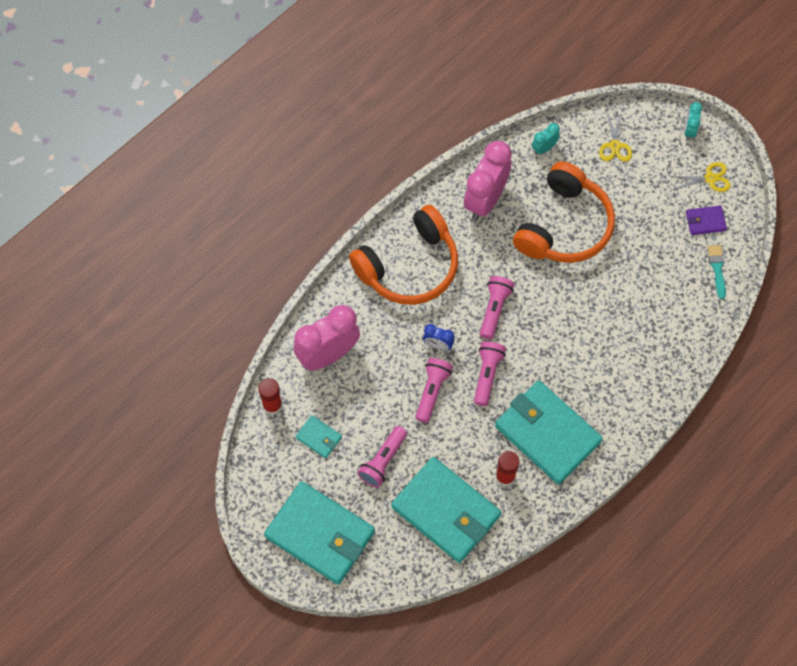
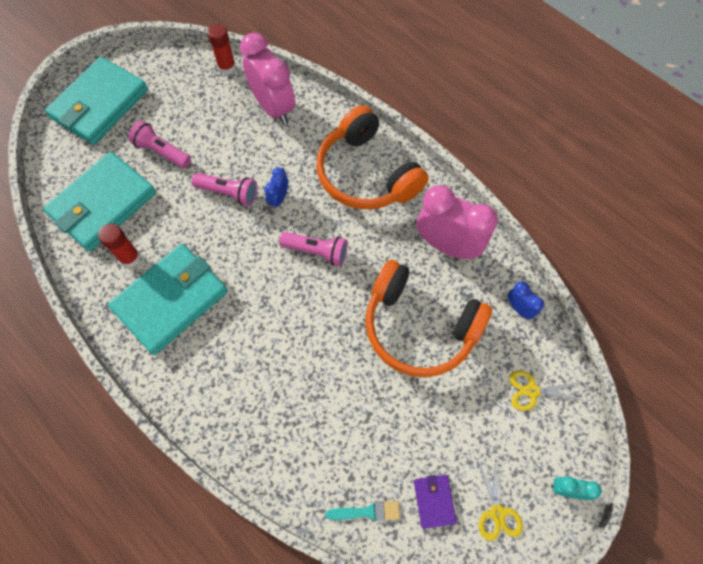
camera: 90 degrees right, 0 degrees up
turquoise wallet [295,415,342,458] -> none
pink flashlight [474,341,506,406] -> none
turquoise clock [532,123,560,155] -> blue clock [508,281,544,319]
::::::::
_What the task requires_: Repeat the whole listing above word for word, but keep any picture out of it.

_Problem solution_:
camera: 90 degrees right, 0 degrees up
turquoise wallet [295,415,342,458] -> none
pink flashlight [474,341,506,406] -> none
turquoise clock [532,123,560,155] -> blue clock [508,281,544,319]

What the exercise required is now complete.